THE TASK -> Nothing but the lines below between the line holding "brown banana: 1 -> 0" and the line holding "yellow cup: 2 -> 3", inclusive, should appear in the answer, each set down exactly.
- - -
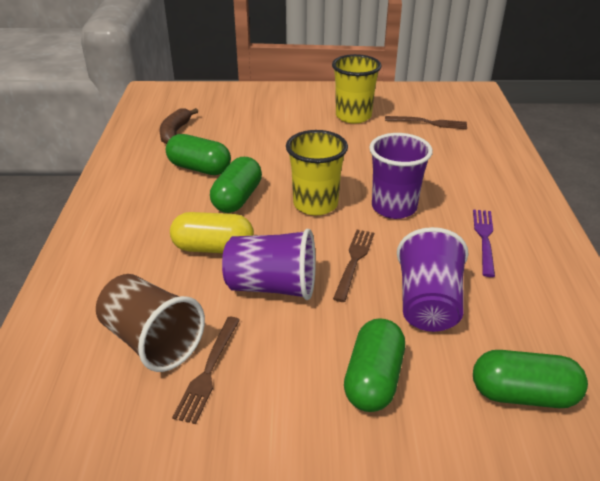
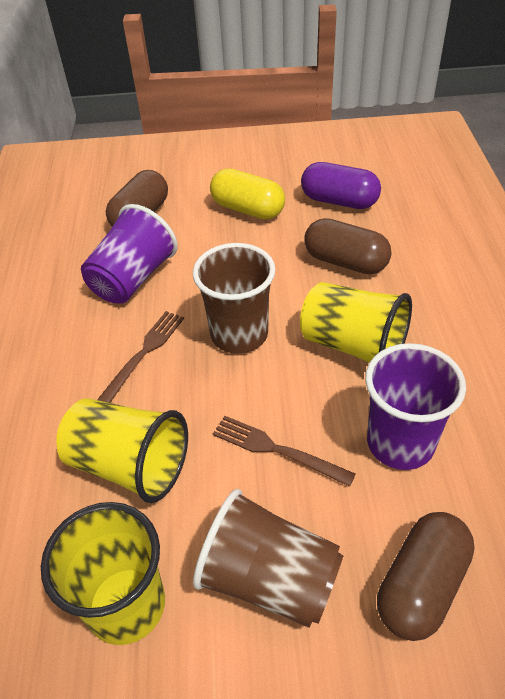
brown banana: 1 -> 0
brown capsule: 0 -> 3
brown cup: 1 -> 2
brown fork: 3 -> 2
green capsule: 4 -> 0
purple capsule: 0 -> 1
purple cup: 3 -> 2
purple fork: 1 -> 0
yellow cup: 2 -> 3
- - -
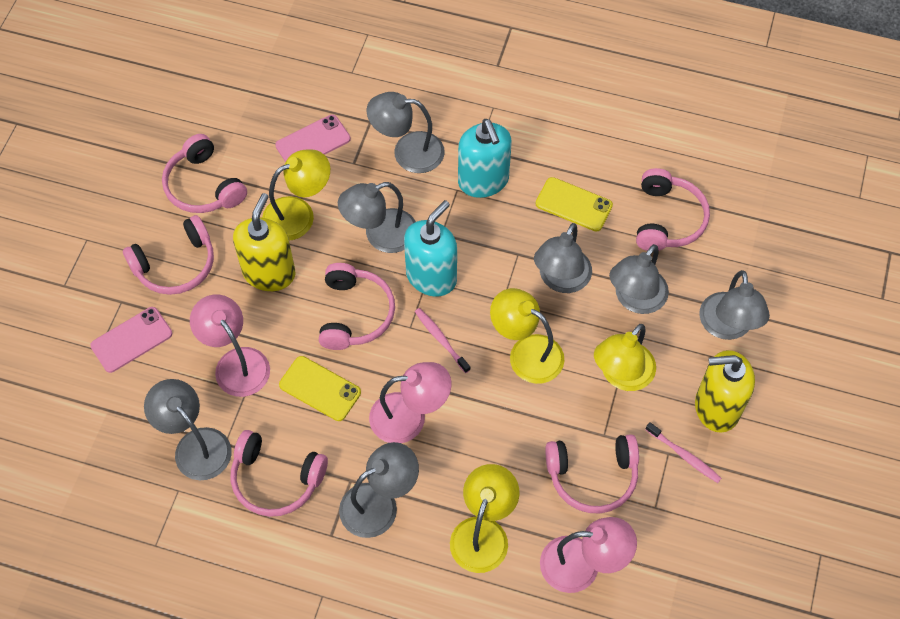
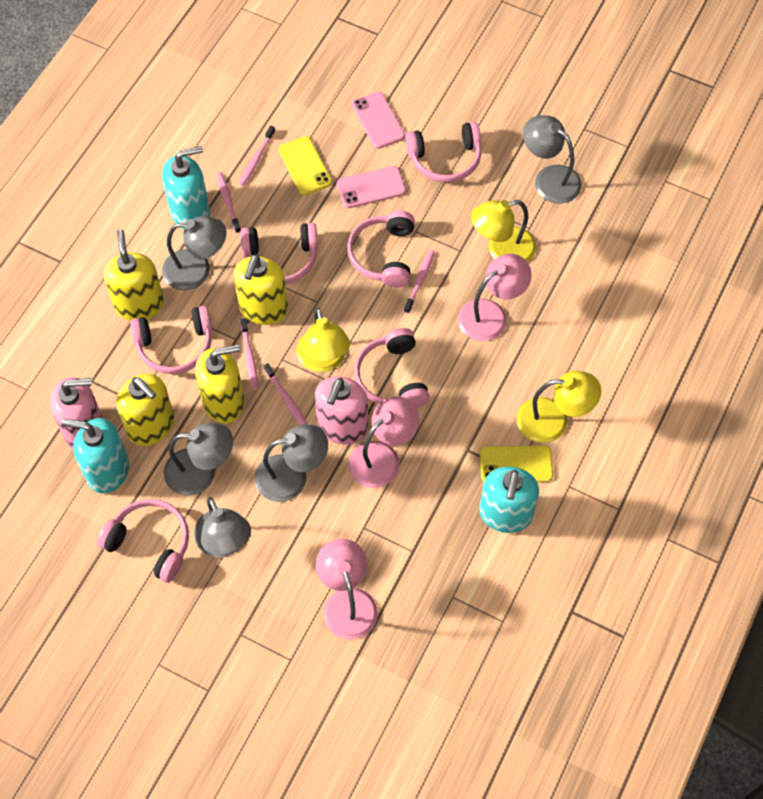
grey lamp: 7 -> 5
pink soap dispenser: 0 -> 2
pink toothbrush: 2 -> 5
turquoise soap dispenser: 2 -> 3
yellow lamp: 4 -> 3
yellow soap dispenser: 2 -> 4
- - -
EXPECTED OUTPUT ->
brown banana: 1 -> 0
brown capsule: 0 -> 3
brown cup: 1 -> 2
brown fork: 3 -> 2
green capsule: 4 -> 0
purple capsule: 0 -> 1
purple cup: 3 -> 2
purple fork: 1 -> 0
yellow cup: 2 -> 3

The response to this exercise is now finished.